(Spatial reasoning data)
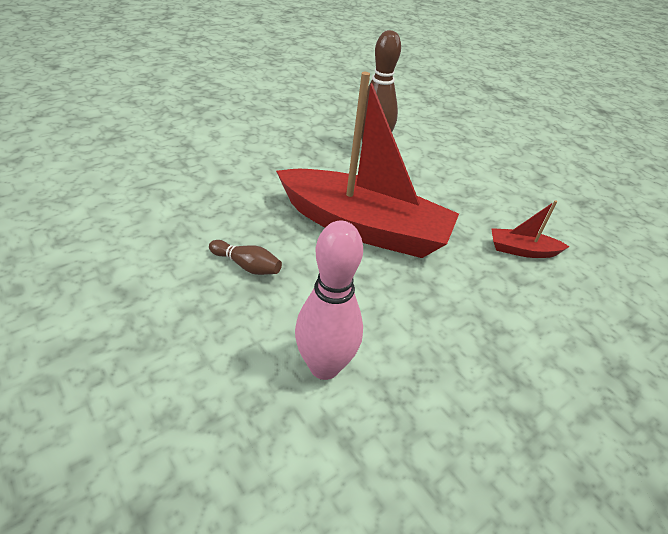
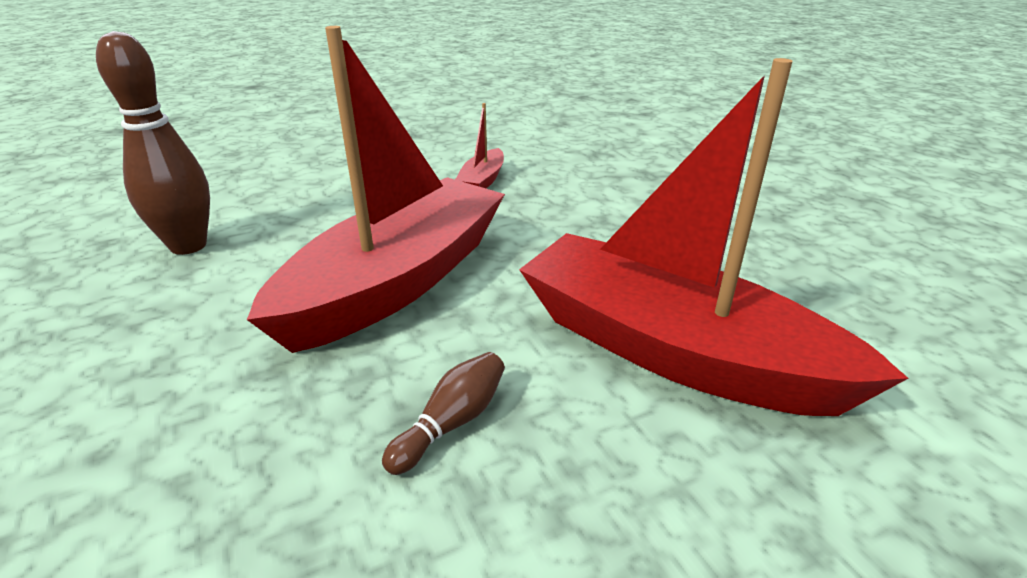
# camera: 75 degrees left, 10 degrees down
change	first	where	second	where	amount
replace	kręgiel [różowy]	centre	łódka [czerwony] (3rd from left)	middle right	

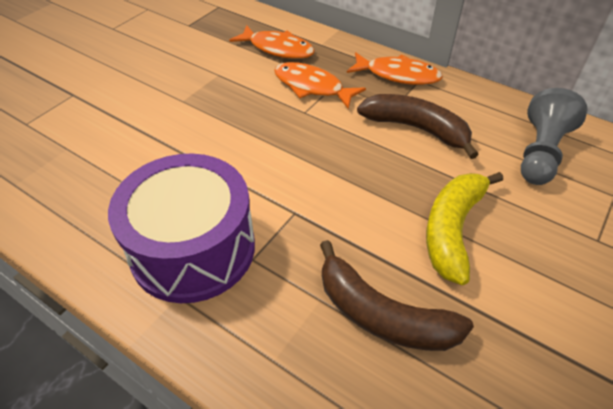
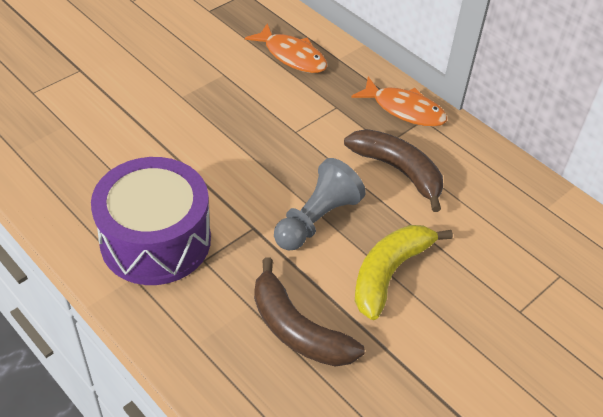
# camera: 10 degrees right, 0 degrees up
change	first	where	second	where	amount
delete	ryba [pomarańczowy] (2nd from left)	top centre			
move	pionek [szary]	top right		centre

> [About this task]: Quote only the lines from the one containing "# camera: 10 degrees right, 0 degrees up" through the final line of the records, with both ends included.

> [Exercise response]:
# camera: 10 degrees right, 0 degrees up
change	first	where	second	where	amount
delete	ryba [pomarańczowy] (2nd from left)	top centre			
move	pionek [szary]	top right		centre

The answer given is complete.